*Information given*.

== Segment start ==

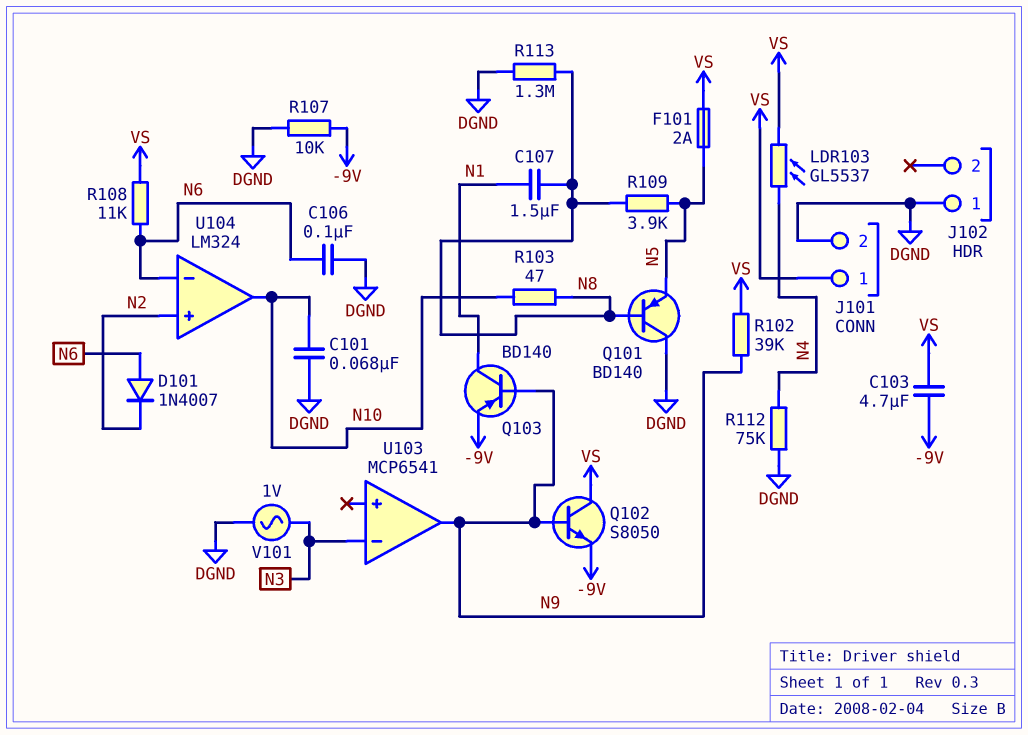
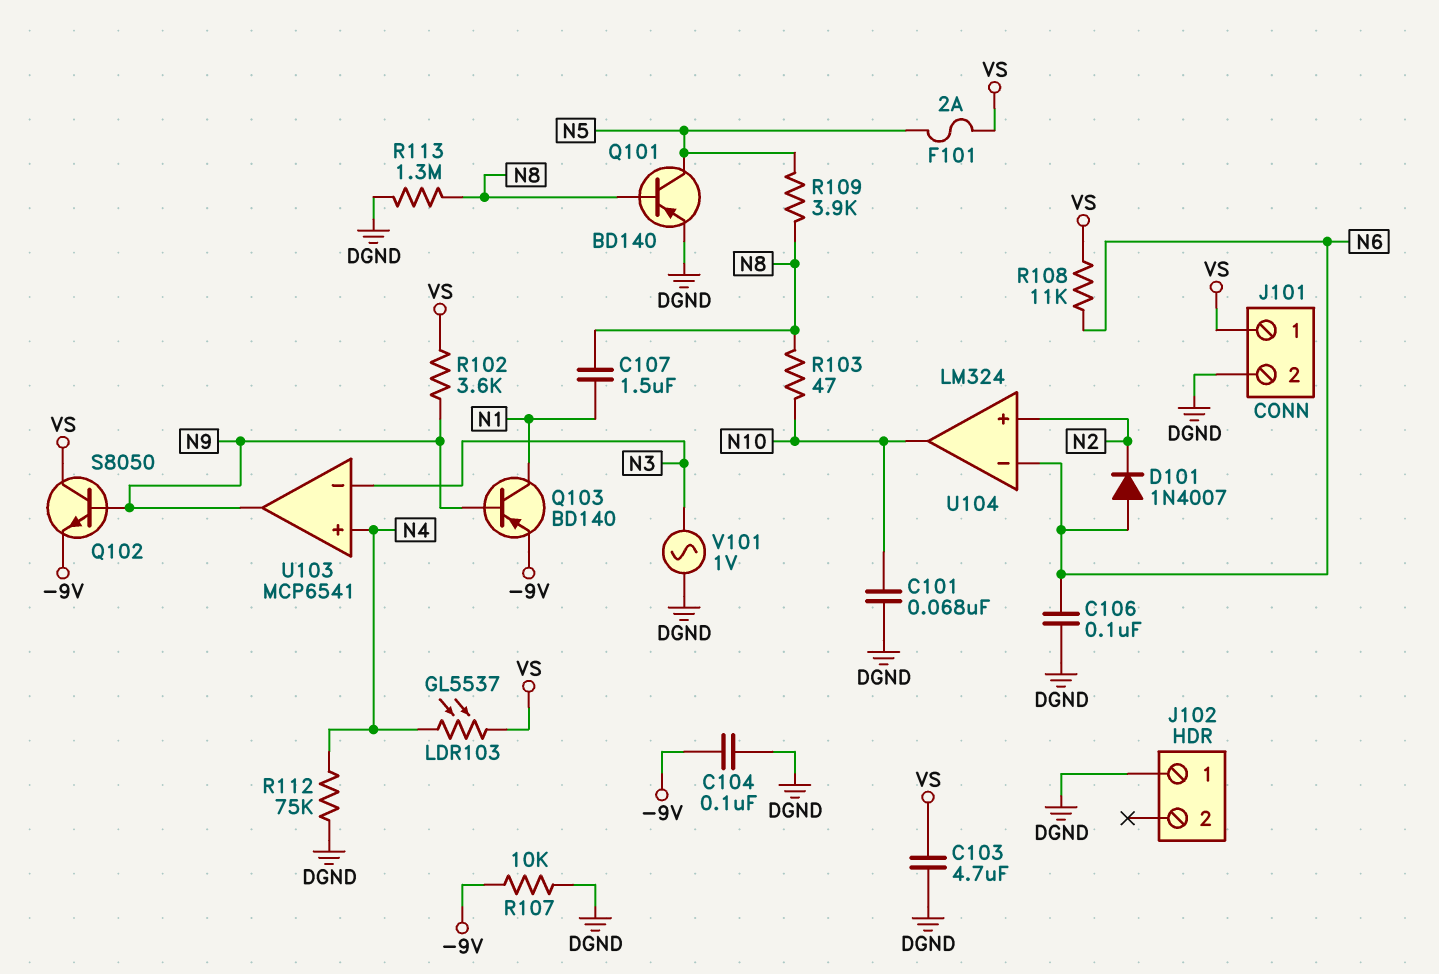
C103: 4.7uF (-9V, VS) -> 4.7uF (DGND, VS)
C104: none -> 100nF (-9V, DGND)
Q101: PNP BD140 (B N8, C DGND, E N5) -> PNP BD140 (B N8, C N5, E DGND)
R102: 39k (N9, VS) -> 3.6k (N9, VS)
U103 pin in+: none -> N4

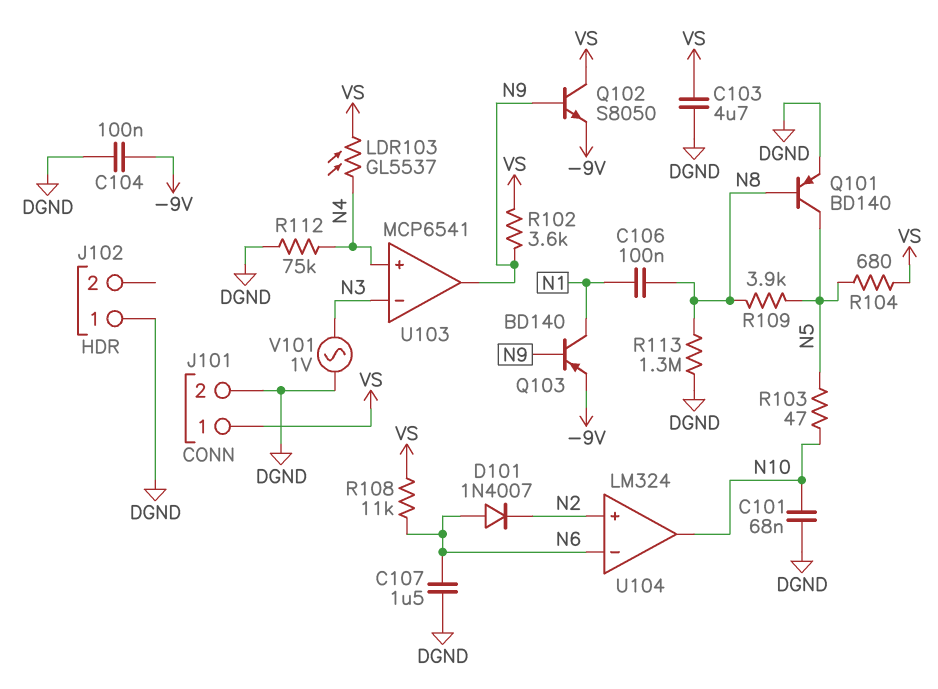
C106: 100nF (DGND, N6) -> 100nF (N1, N8)
C107: 1.5uF (N1, N8) -> 1.5uF (DGND, N6)
F101: 2A (N5, VS) -> none
R103: 47 (N8, N10) -> 47 (N5, N10)
R104: none -> 680 (N5, VS)
R107: 10k (-9V, DGND) -> none

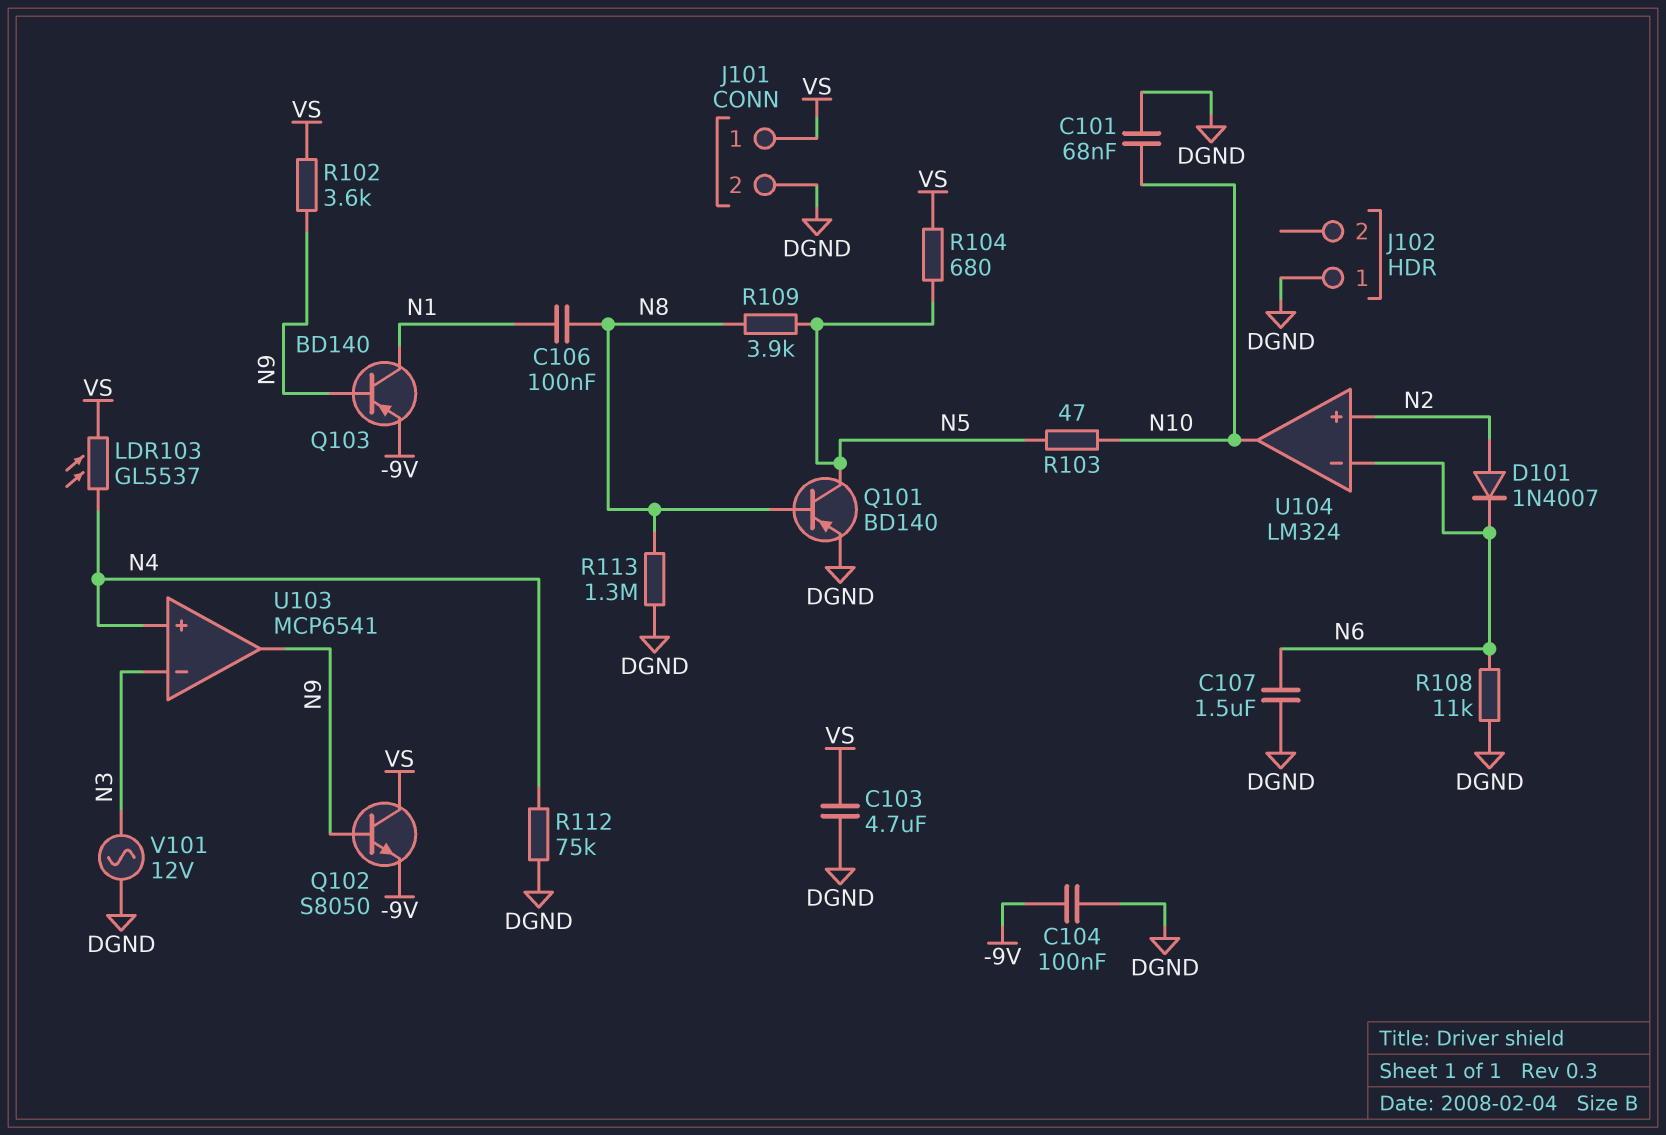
D101: diode 1N4007 (A N6, K N2) -> diode 1N4007 (A N2, K N6)
R108: 11k (N6, VS) -> 11k (DGND, N6)
V101: AC 1V (DGND, N3) -> AC 12V (DGND, N3)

== Segment end ==

*Exercise requirements*. If a line of the data holds the string "none", list it.

*Exercise solution*.
C104: none -> 100nF (-9V, DGND)
U103 pin in+: none -> N4
F101: 2A (N5, VS) -> none
R104: none -> 680 (N5, VS)
R107: 10k (-9V, DGND) -> none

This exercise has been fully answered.